Dataset content ▸
......

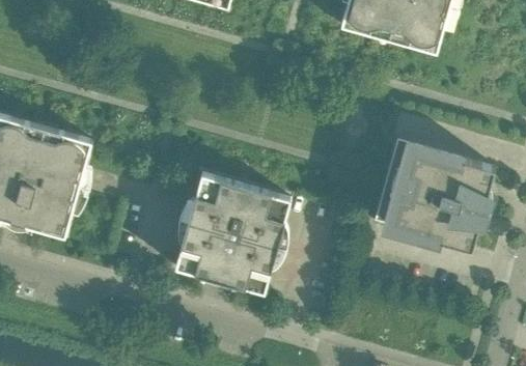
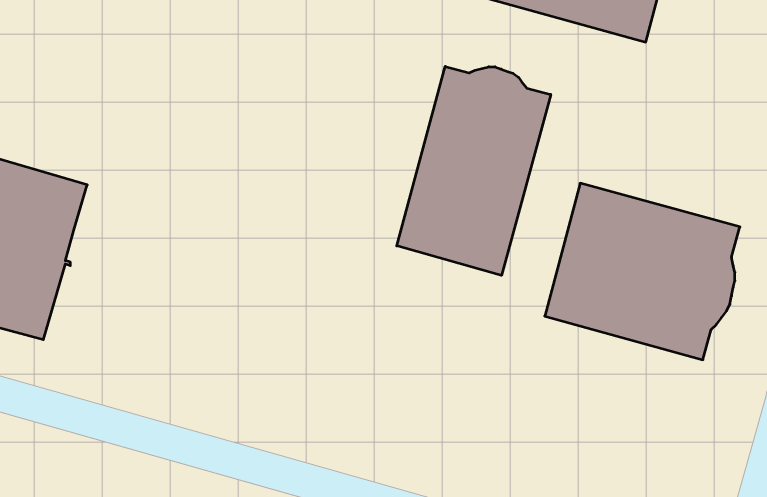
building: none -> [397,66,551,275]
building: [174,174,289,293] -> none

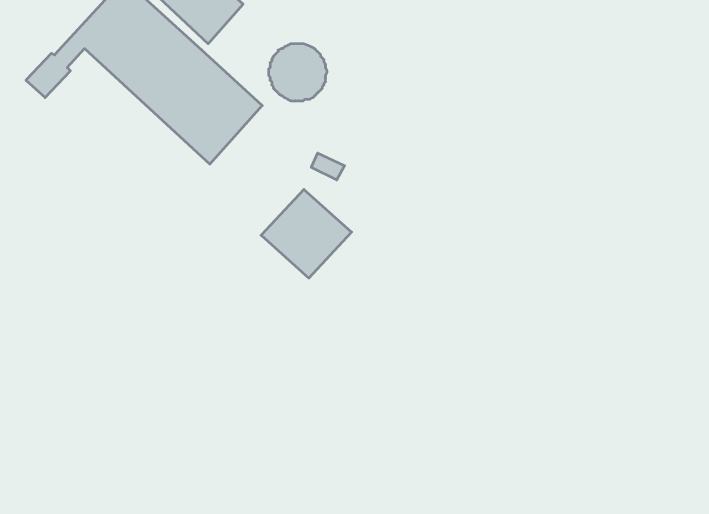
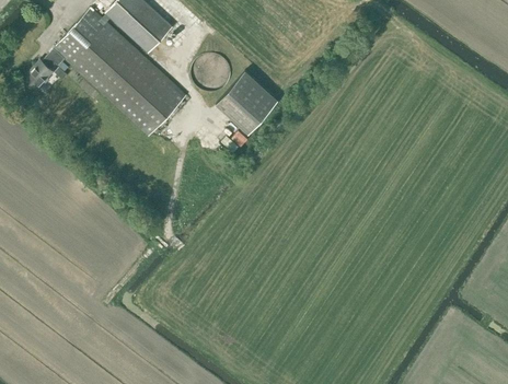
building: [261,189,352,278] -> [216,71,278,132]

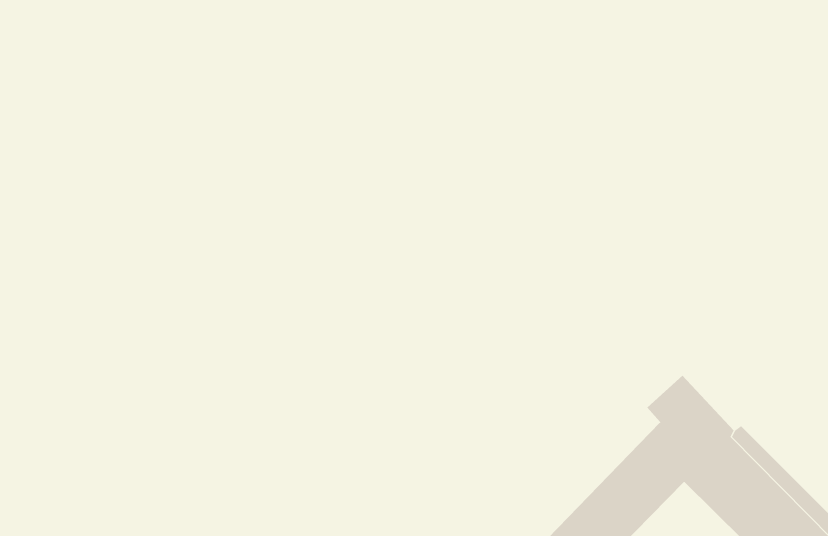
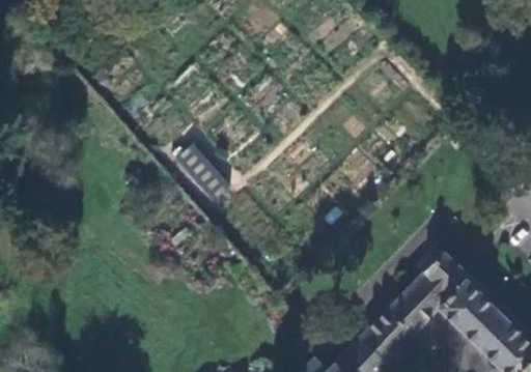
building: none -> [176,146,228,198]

......

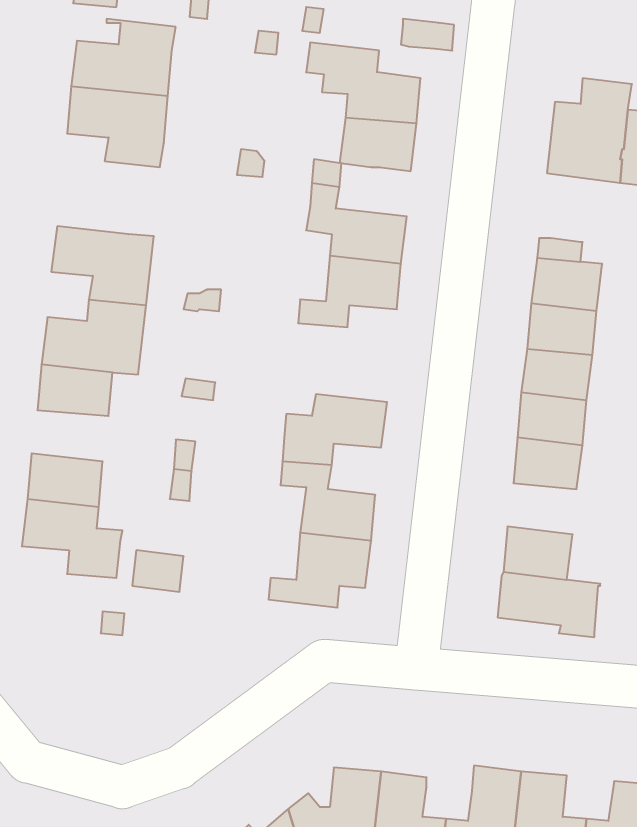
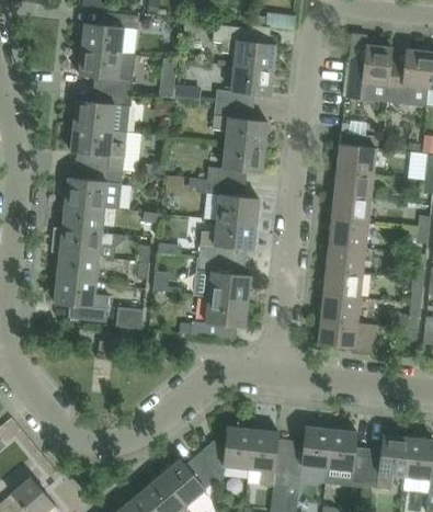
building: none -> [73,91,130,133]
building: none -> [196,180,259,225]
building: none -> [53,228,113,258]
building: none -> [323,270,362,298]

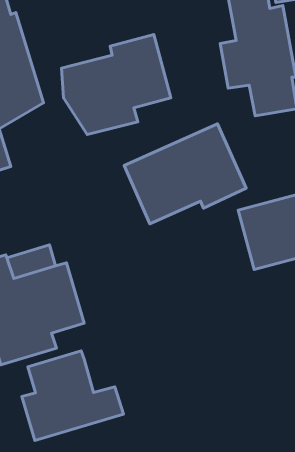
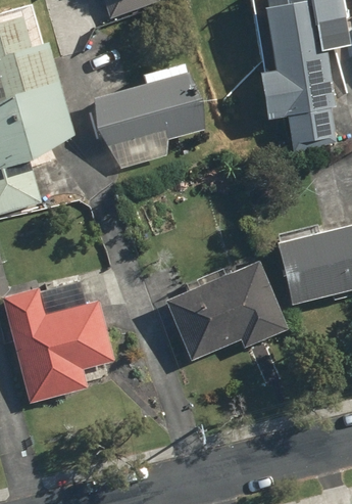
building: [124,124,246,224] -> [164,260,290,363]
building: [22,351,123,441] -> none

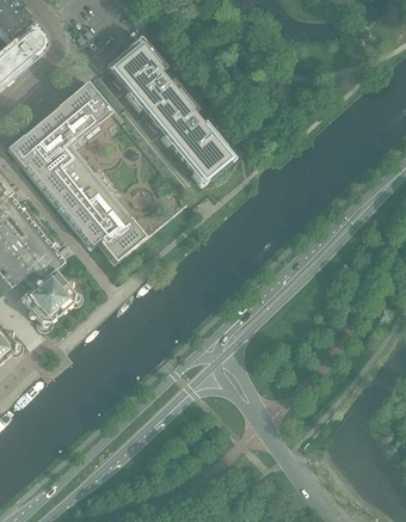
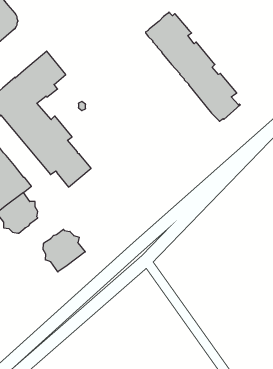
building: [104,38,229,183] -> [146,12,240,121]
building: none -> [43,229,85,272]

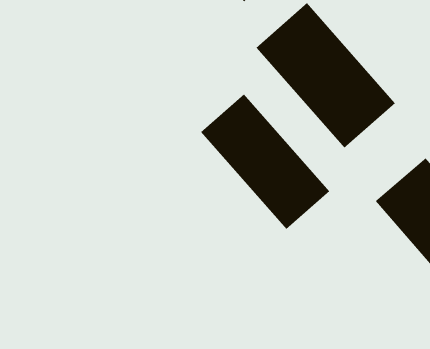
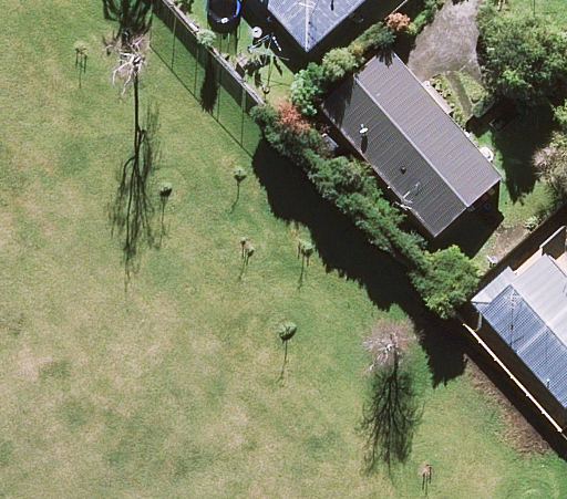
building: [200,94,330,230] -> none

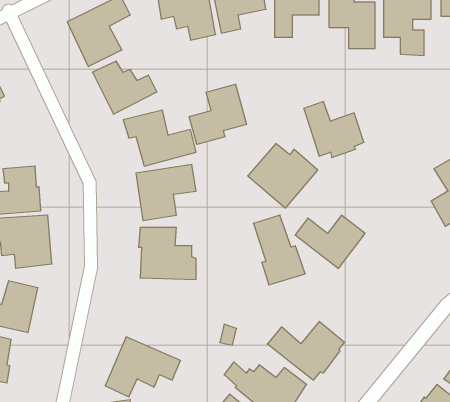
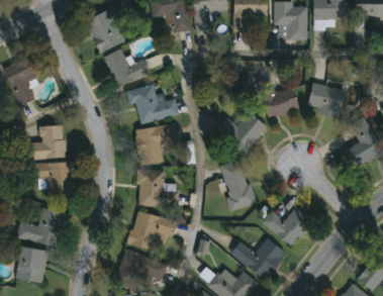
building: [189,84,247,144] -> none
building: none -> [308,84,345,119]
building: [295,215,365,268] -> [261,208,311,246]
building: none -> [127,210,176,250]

......

Exercise brief ▸ Going back to the data above, write out everything from the line with "building: none -> [323,270,362,298]" down to the line with "building: none -> [127,210,176,250]", both included, leaving every picture out.

Expected answer ▸
building: none -> [323,270,362,298]

building: [124,124,246,224] -> [164,260,290,363]
building: [22,351,123,441] -> none

building: [104,38,229,183] -> [146,12,240,121]
building: none -> [43,229,85,272]

building: [200,94,330,230] -> none

building: [189,84,247,144] -> none
building: none -> [308,84,345,119]
building: [295,215,365,268] -> [261,208,311,246]
building: none -> [127,210,176,250]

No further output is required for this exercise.